* **Task statement**: Looking at the listing below, retype exactly the lines starting at the one containing "pink teapot: 3 -> 2" and ending at the one containing "white teapot: 1 -> 6", both included, and nothing else.

* **Entries provided**:
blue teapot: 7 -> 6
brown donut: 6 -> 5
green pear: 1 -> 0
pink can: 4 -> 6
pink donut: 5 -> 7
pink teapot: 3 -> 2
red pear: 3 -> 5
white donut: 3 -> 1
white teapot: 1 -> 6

--

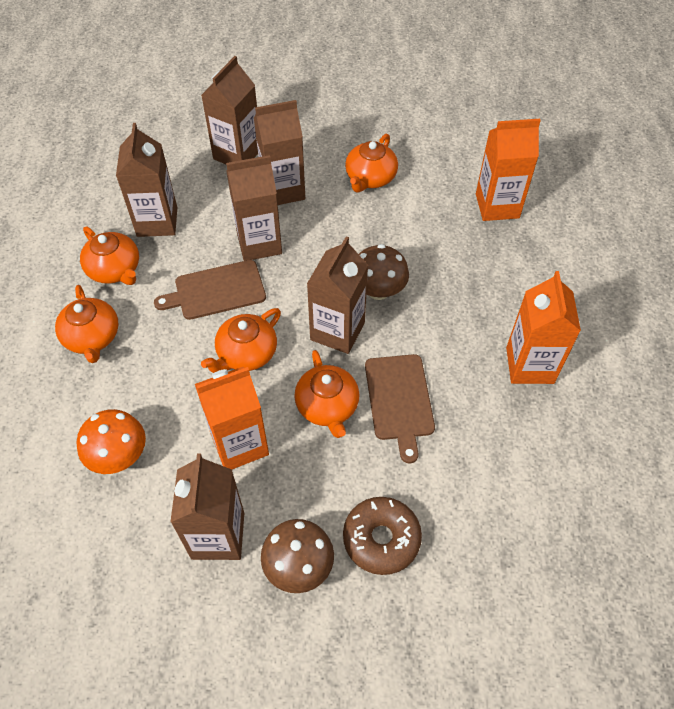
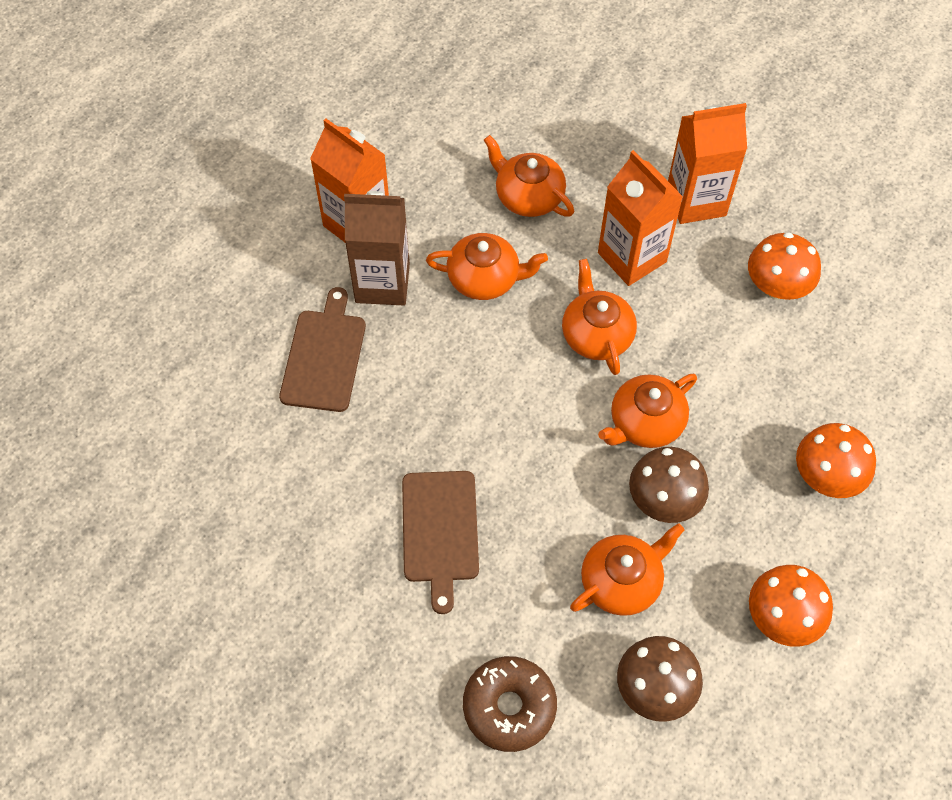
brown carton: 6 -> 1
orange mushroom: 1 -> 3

--

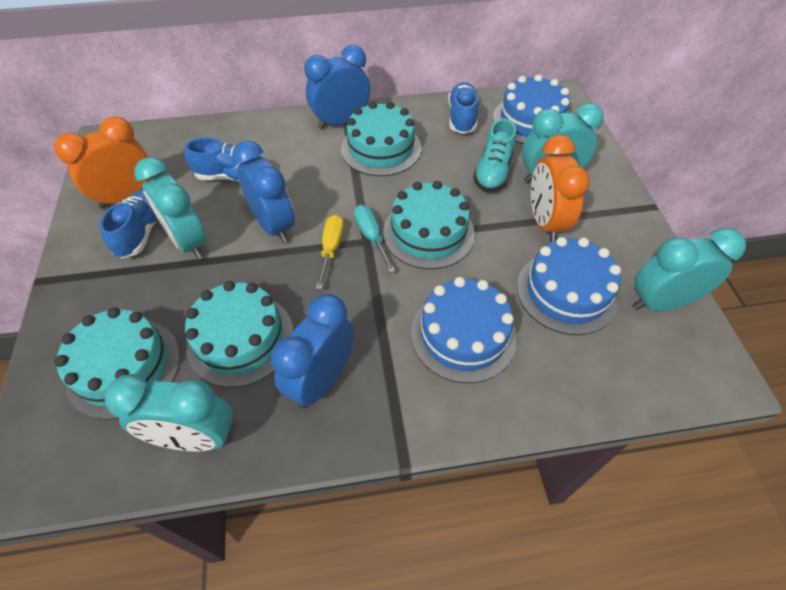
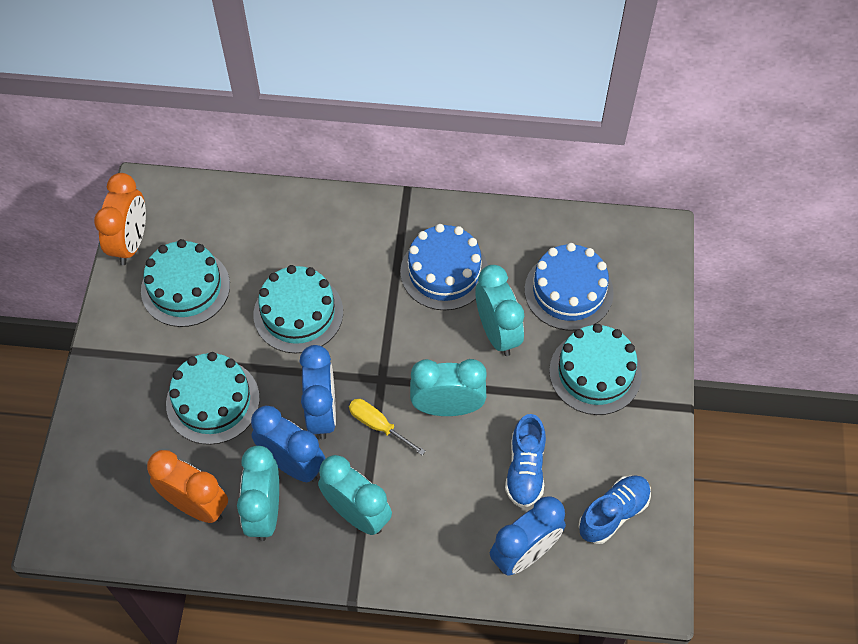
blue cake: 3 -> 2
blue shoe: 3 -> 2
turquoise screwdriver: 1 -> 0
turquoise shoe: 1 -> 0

* **Response to the task**:
pink teapot: 3 -> 2
red pear: 3 -> 5
white donut: 3 -> 1
white teapot: 1 -> 6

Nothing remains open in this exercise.